[Extracted data entries]
□ □ □

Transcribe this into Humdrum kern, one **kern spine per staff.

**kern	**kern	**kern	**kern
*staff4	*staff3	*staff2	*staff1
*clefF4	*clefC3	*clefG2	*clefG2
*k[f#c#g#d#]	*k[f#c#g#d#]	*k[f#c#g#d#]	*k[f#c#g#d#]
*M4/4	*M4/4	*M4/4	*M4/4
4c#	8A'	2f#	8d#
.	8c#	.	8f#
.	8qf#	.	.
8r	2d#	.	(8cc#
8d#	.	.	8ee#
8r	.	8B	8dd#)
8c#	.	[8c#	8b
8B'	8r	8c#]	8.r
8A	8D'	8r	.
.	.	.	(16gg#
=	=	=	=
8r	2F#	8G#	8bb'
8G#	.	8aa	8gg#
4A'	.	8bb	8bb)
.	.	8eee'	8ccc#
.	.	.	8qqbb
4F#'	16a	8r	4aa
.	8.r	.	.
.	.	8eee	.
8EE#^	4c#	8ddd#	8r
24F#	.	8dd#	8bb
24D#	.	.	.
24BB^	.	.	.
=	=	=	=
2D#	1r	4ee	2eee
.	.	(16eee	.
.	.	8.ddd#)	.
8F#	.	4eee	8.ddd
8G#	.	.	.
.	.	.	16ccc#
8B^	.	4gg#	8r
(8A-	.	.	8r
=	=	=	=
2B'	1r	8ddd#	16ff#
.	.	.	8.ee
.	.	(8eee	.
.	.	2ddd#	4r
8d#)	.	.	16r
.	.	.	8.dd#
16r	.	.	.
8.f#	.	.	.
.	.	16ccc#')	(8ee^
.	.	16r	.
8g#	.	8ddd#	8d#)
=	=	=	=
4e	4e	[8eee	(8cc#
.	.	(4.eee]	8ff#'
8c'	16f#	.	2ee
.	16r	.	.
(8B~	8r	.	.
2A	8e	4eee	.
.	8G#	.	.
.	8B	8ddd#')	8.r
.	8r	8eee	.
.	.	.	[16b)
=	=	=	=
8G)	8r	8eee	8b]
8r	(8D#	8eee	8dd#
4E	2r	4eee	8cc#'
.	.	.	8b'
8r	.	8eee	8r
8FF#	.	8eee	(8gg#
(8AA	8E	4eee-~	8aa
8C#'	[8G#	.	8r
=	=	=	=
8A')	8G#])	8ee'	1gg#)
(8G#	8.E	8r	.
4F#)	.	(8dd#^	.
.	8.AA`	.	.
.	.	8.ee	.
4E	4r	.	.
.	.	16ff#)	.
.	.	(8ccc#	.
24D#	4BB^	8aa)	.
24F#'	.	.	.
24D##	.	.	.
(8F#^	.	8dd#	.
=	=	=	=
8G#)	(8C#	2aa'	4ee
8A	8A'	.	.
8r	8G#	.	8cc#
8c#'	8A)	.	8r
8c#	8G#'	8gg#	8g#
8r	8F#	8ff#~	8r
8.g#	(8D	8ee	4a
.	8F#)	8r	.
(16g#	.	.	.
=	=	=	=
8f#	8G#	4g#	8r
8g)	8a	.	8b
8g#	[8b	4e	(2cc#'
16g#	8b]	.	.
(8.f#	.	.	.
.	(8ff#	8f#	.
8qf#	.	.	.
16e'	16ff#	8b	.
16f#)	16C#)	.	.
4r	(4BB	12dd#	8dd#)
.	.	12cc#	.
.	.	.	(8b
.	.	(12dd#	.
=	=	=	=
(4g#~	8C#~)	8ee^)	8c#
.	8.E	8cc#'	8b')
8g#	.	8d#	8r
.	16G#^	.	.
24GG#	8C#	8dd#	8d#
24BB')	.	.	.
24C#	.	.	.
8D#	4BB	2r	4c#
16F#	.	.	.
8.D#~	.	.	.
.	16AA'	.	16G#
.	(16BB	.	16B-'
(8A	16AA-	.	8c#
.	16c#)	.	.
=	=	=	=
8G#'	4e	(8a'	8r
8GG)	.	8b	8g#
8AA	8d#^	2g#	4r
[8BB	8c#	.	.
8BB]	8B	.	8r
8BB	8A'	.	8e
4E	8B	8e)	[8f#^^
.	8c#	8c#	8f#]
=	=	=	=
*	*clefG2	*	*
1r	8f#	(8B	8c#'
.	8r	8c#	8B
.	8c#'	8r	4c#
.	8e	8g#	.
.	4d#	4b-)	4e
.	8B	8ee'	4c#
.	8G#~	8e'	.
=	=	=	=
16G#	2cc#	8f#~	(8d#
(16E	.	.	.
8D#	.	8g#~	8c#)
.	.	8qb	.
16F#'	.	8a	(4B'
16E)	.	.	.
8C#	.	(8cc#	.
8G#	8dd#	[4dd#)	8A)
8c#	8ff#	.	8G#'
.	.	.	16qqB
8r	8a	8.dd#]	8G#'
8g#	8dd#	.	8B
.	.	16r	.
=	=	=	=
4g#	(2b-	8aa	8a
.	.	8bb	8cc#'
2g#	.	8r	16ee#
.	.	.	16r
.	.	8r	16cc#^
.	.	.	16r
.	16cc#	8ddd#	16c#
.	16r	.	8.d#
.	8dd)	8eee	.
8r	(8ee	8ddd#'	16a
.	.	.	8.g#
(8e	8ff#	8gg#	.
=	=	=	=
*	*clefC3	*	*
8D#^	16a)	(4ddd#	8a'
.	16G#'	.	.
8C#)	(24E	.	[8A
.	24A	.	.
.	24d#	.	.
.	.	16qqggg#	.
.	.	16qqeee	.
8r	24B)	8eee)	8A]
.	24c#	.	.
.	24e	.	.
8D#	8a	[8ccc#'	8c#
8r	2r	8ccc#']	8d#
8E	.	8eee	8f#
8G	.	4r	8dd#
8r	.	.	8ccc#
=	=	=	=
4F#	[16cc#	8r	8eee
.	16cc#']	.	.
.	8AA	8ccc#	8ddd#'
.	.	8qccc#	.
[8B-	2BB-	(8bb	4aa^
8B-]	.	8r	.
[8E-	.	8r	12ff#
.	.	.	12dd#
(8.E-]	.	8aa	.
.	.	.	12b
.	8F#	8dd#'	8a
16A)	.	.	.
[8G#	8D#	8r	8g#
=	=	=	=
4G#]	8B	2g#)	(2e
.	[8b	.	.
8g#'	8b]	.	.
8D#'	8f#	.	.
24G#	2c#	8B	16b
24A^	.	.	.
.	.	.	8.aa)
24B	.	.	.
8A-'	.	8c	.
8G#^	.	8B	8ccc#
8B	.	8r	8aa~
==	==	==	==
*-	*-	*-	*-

□ □ □

» The problem: Show every line of the entries above that contains the string "kern". Case counts, so a line matches only if the letters agree in case.

» Problem solution:
Transcribe this into Humdrum kern, one **kern spine per staff.
**kern	**kern	**kern	**kern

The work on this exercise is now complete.